**BRIEF:** Go line by line through the data below and count those that hold "cone". Return only the number.

**DATASET RECORDS:**
- Opening Delimiter -

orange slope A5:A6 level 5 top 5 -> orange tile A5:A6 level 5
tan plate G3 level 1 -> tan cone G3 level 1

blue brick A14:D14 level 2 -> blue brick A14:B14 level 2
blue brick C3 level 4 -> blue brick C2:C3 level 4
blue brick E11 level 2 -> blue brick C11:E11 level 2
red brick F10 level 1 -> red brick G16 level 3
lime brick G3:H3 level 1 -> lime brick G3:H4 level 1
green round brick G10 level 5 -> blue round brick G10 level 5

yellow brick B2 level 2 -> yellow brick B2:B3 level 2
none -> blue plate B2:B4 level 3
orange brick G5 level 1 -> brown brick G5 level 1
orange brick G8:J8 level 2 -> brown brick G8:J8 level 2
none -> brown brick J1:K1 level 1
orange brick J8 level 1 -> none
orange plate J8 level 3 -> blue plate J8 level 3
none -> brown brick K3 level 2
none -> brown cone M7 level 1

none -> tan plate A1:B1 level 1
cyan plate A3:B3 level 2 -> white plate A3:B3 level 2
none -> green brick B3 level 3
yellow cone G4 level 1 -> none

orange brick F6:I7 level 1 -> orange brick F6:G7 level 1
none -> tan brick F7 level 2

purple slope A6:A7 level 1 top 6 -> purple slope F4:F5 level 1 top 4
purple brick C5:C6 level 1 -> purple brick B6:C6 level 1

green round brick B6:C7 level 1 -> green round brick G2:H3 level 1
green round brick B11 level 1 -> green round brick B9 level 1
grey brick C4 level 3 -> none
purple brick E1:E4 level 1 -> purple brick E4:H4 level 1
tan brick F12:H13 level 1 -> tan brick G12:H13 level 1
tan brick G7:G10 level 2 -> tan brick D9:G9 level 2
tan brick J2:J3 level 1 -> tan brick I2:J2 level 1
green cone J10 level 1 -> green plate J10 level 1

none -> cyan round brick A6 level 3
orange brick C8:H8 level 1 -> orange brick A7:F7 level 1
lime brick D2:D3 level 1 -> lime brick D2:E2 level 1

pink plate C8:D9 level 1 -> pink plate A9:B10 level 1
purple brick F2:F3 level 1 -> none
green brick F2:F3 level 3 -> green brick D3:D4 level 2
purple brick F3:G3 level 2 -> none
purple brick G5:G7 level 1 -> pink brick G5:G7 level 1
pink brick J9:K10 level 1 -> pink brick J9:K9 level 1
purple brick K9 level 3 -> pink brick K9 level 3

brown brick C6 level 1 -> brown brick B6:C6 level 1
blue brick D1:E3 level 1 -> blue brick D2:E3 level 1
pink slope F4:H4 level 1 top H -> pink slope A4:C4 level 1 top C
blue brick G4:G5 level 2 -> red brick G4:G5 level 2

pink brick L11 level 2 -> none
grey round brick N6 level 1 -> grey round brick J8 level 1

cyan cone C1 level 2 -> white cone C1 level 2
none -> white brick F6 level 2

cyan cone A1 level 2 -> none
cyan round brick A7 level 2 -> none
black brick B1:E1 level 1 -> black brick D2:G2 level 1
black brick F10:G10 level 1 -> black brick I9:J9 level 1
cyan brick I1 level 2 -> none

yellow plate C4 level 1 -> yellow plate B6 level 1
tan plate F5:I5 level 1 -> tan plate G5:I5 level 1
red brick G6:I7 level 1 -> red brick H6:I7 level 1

- Closing Delimiter -

**EXERCISE SOLUTION:** 6